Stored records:
....................
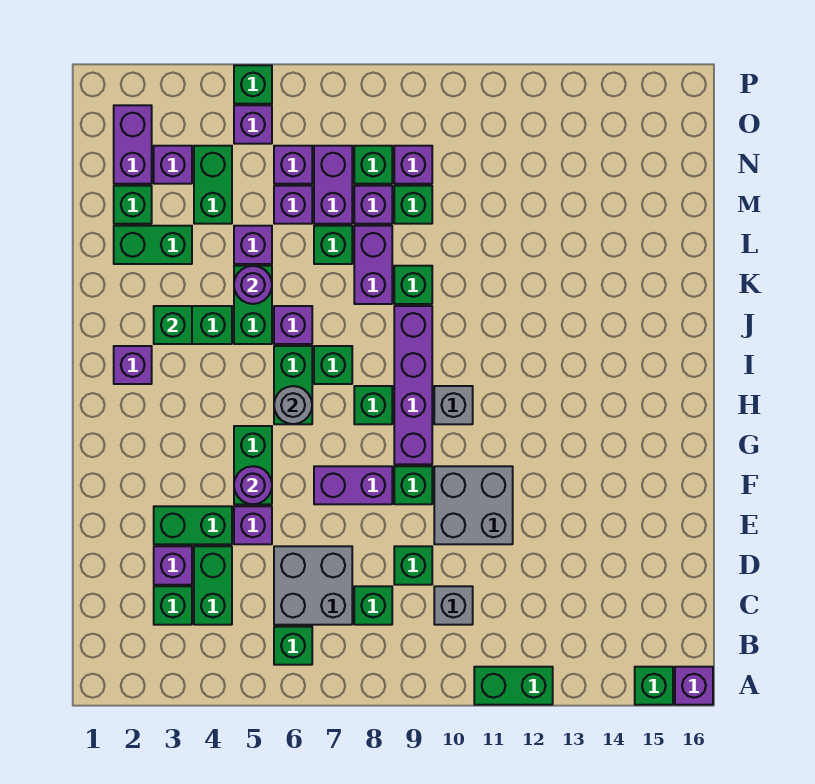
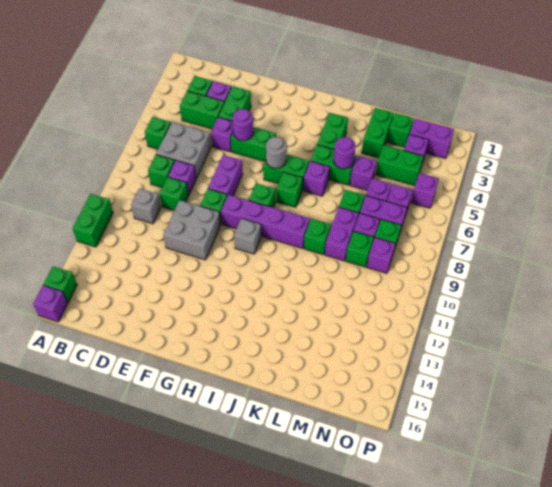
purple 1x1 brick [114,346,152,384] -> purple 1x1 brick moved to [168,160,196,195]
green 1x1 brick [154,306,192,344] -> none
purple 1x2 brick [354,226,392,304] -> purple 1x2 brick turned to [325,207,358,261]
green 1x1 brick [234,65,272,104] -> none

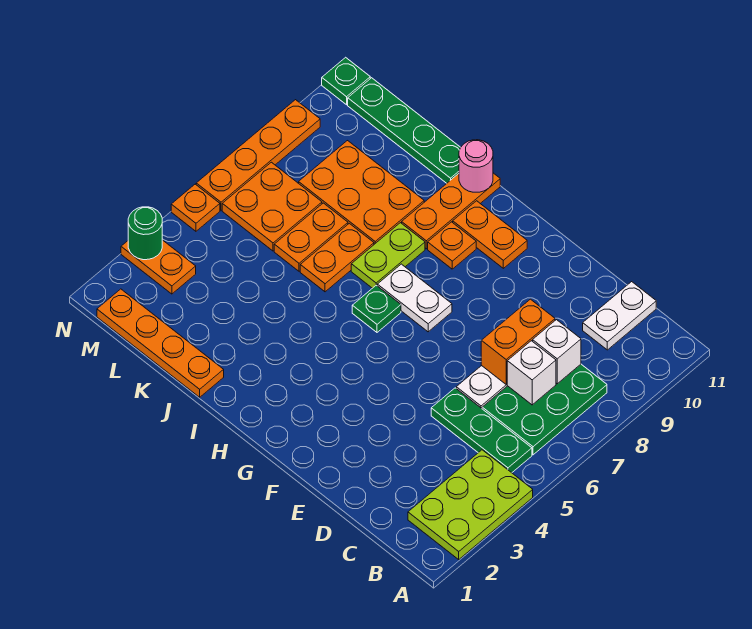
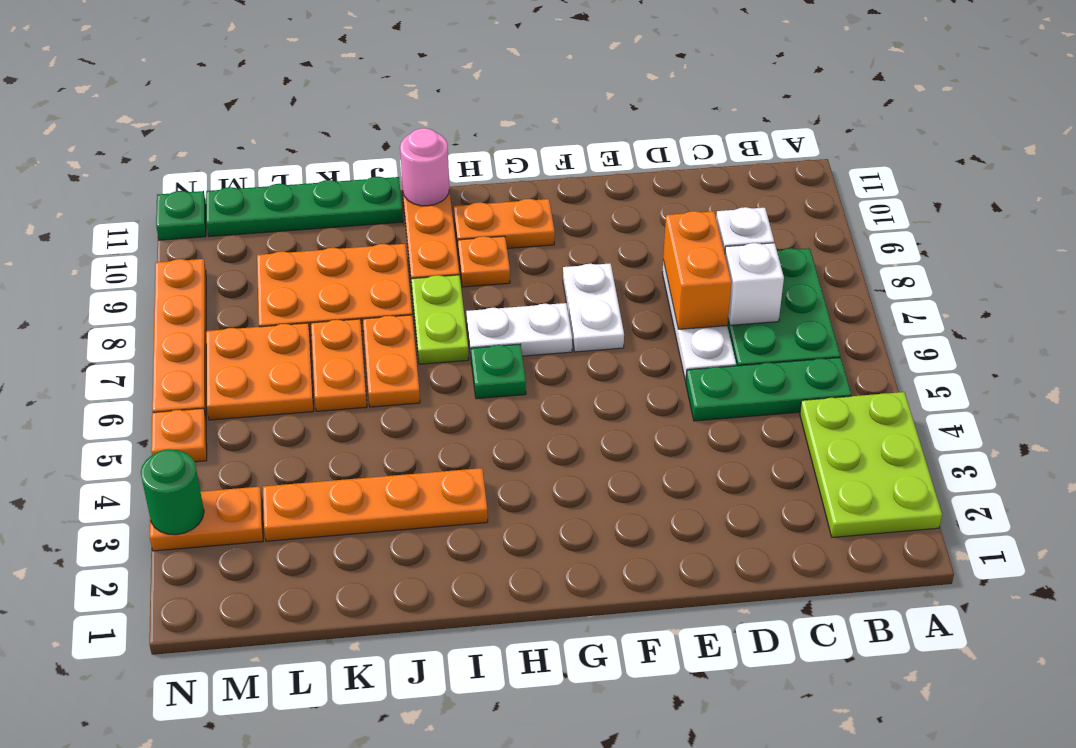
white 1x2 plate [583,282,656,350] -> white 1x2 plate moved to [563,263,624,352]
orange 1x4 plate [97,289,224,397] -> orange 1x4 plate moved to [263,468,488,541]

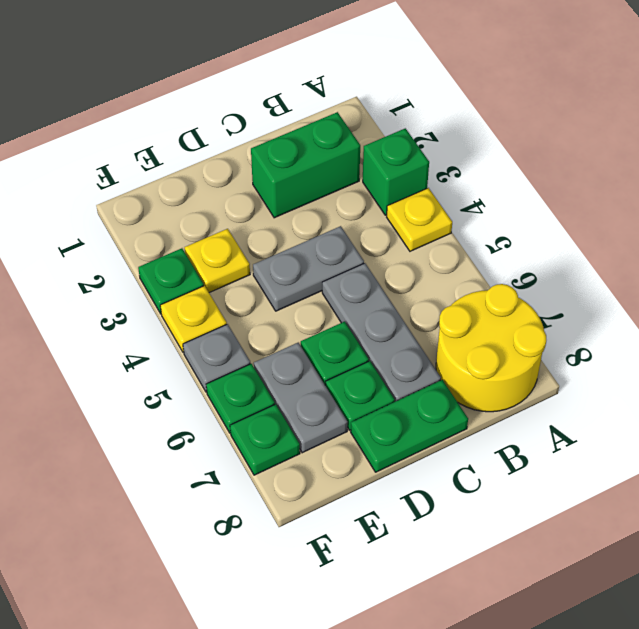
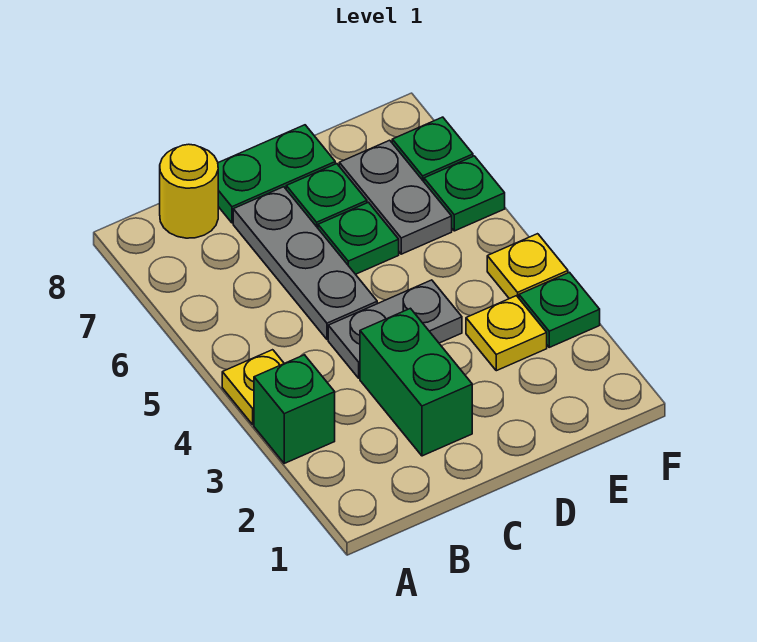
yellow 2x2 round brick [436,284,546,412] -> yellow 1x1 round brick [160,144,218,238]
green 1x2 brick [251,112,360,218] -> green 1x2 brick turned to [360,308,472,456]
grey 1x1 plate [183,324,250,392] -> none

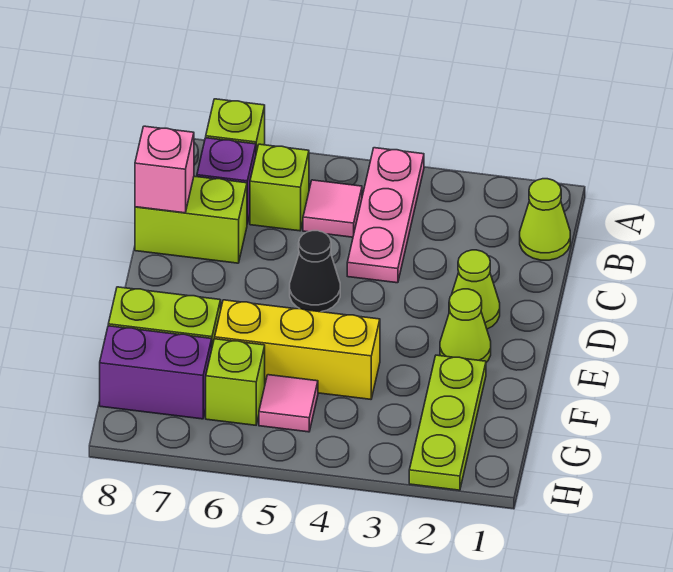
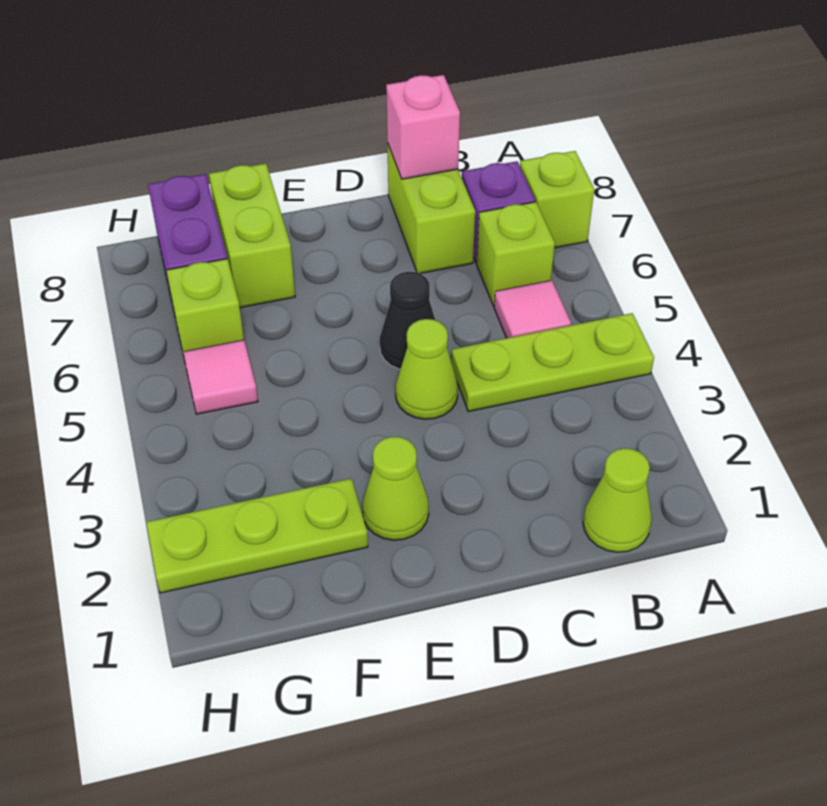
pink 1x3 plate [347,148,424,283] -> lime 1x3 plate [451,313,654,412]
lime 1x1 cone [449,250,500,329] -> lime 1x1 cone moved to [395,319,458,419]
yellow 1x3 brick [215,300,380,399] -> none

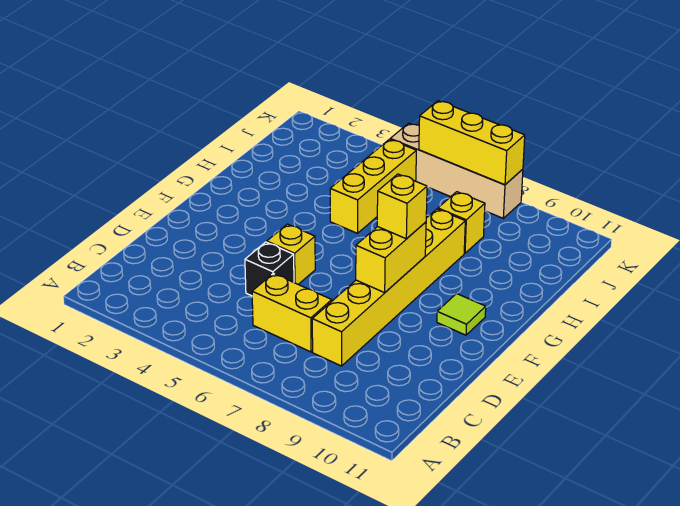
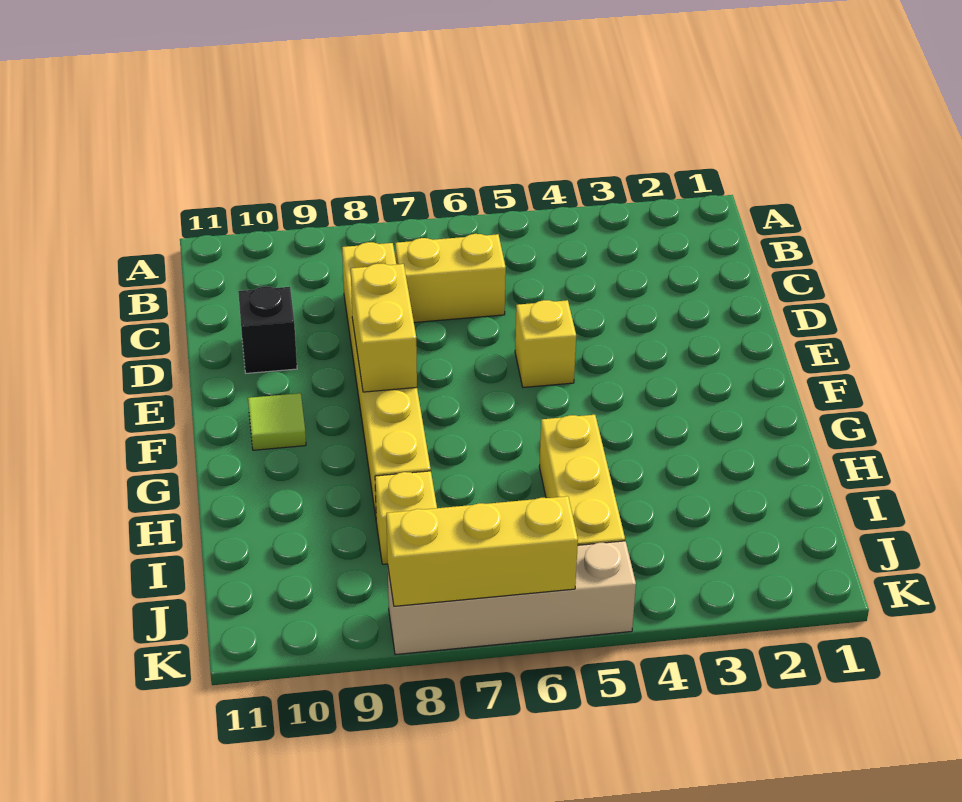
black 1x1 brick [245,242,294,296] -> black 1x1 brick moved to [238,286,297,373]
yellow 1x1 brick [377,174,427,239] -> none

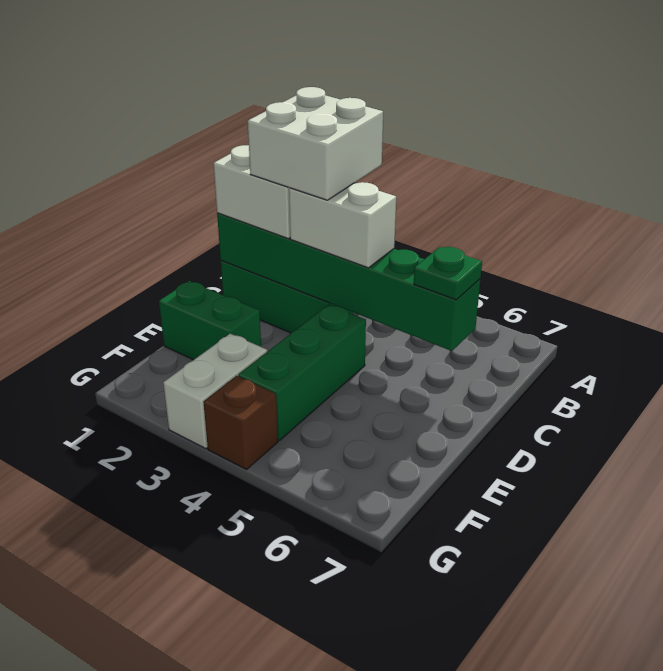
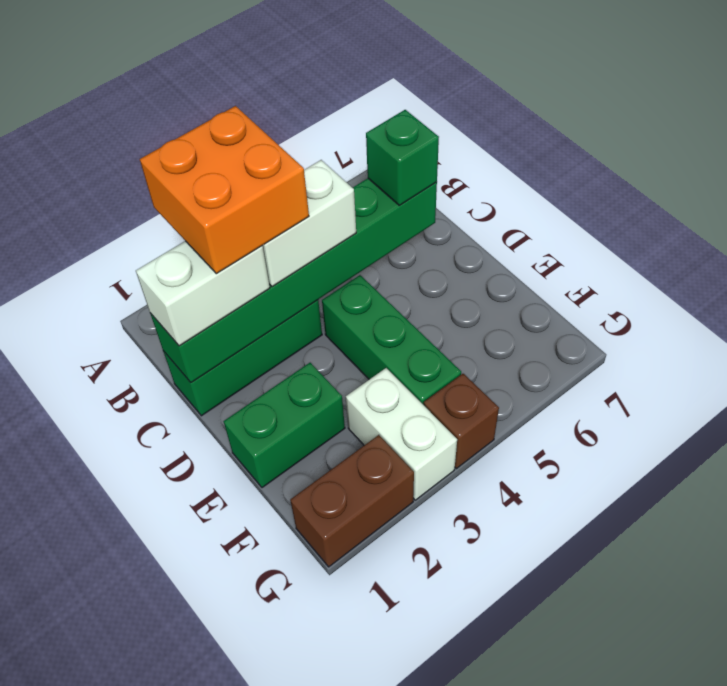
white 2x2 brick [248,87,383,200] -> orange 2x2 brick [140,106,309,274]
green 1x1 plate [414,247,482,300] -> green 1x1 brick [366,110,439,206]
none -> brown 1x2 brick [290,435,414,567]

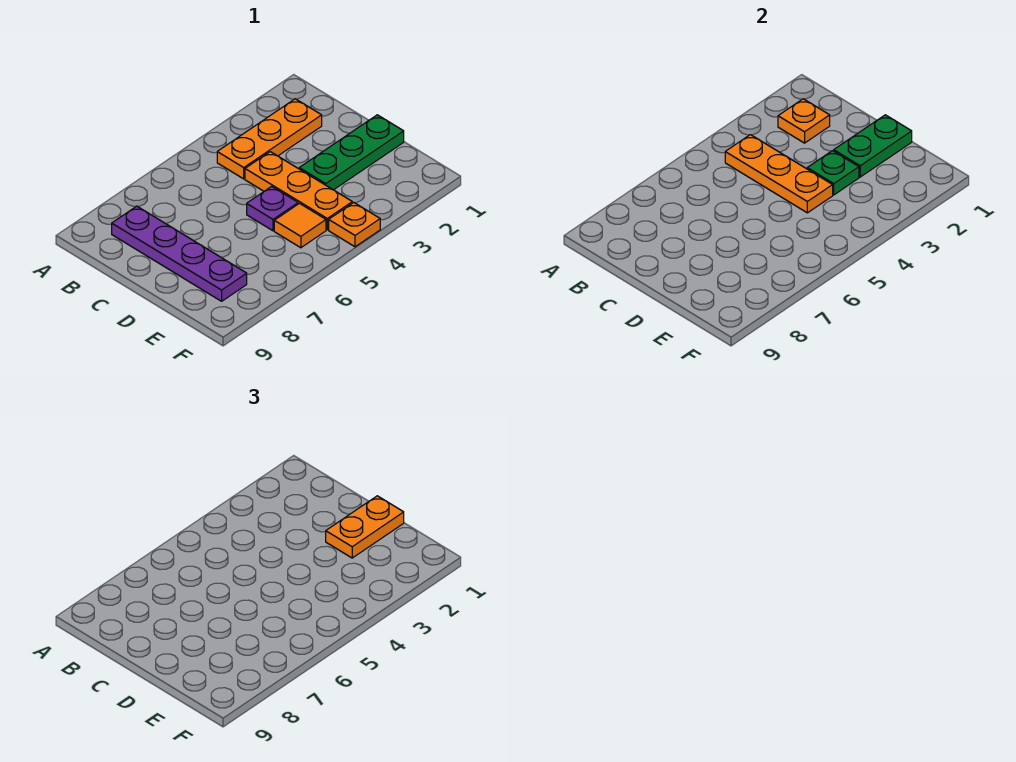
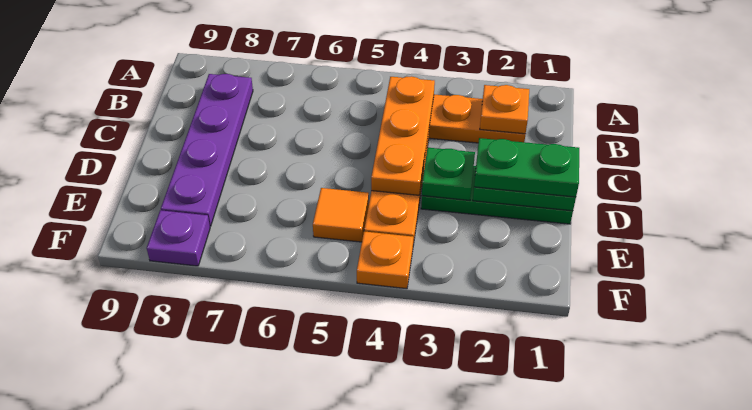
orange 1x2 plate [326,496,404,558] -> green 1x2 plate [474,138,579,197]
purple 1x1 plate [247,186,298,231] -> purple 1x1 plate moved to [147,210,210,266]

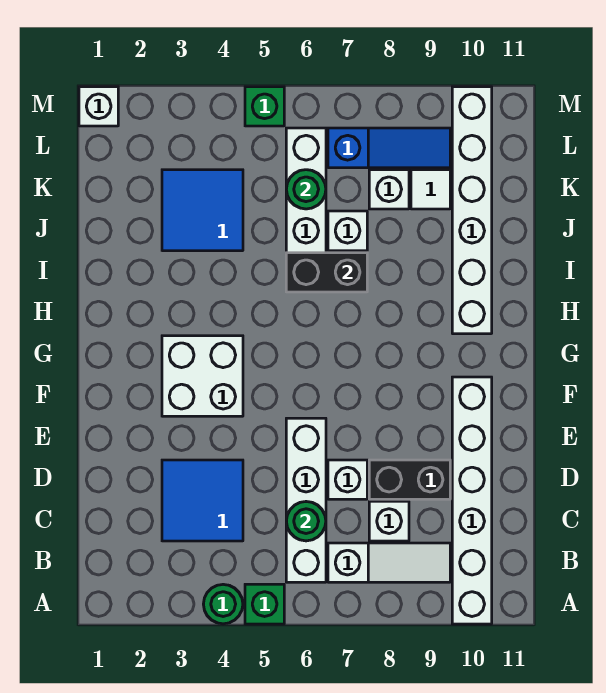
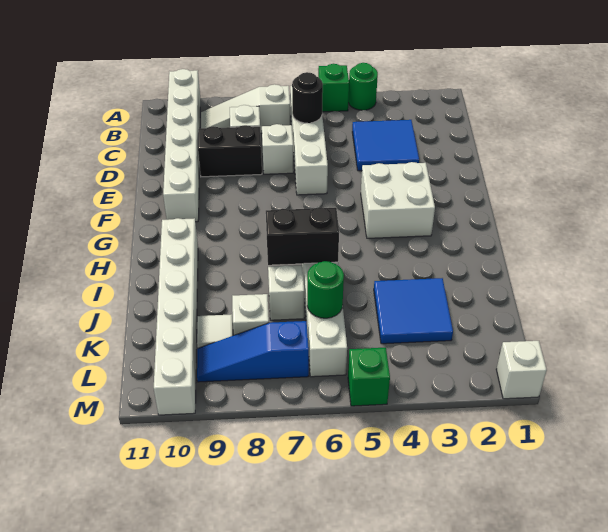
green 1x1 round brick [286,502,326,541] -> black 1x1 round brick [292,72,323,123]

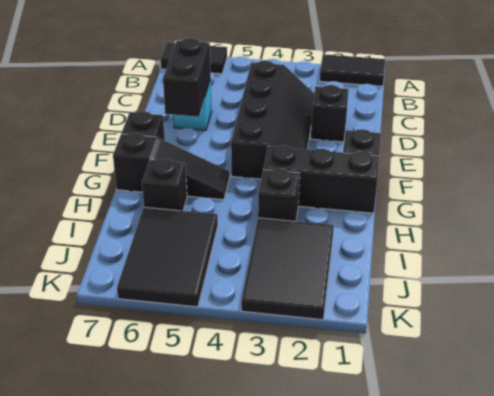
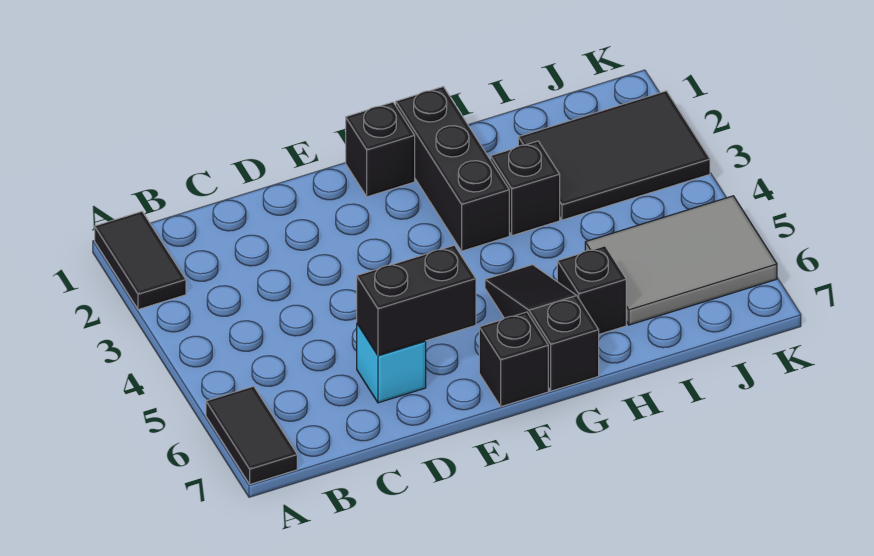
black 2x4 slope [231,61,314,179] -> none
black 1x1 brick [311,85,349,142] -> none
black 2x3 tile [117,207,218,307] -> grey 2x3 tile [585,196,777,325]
....................
• Problem statement
Without changing a word, retype the data above and omit its pictures.

• Solution to this exercise
purple 1x1 brick [114,346,152,384] -> purple 1x1 brick moved to [168,160,196,195]
green 1x1 brick [154,306,192,344] -> none
purple 1x2 brick [354,226,392,304] -> purple 1x2 brick turned to [325,207,358,261]
green 1x1 brick [234,65,272,104] -> none

white 1x2 plate [583,282,656,350] -> white 1x2 plate moved to [563,263,624,352]
orange 1x4 plate [97,289,224,397] -> orange 1x4 plate moved to [263,468,488,541]

yellow 2x2 round brick [436,284,546,412] -> yellow 1x1 round brick [160,144,218,238]
green 1x2 brick [251,112,360,218] -> green 1x2 brick turned to [360,308,472,456]
grey 1x1 plate [183,324,250,392] -> none

pink 1x3 plate [347,148,424,283] -> lime 1x3 plate [451,313,654,412]
lime 1x1 cone [449,250,500,329] -> lime 1x1 cone moved to [395,319,458,419]
yellow 1x3 brick [215,300,380,399] -> none

black 1x1 brick [245,242,294,296] -> black 1x1 brick moved to [238,286,297,373]
yellow 1x1 brick [377,174,427,239] -> none

white 2x2 brick [248,87,383,200] -> orange 2x2 brick [140,106,309,274]
green 1x1 plate [414,247,482,300] -> green 1x1 brick [366,110,439,206]
none -> brown 1x2 brick [290,435,414,567]

orange 1x2 plate [326,496,404,558] -> green 1x2 plate [474,138,579,197]
purple 1x1 plate [247,186,298,231] -> purple 1x1 plate moved to [147,210,210,266]

green 1x1 round brick [286,502,326,541] -> black 1x1 round brick [292,72,323,123]

black 2x4 slope [231,61,314,179] -> none
black 1x1 brick [311,85,349,142] -> none
black 2x3 tile [117,207,218,307] -> grey 2x3 tile [585,196,777,325]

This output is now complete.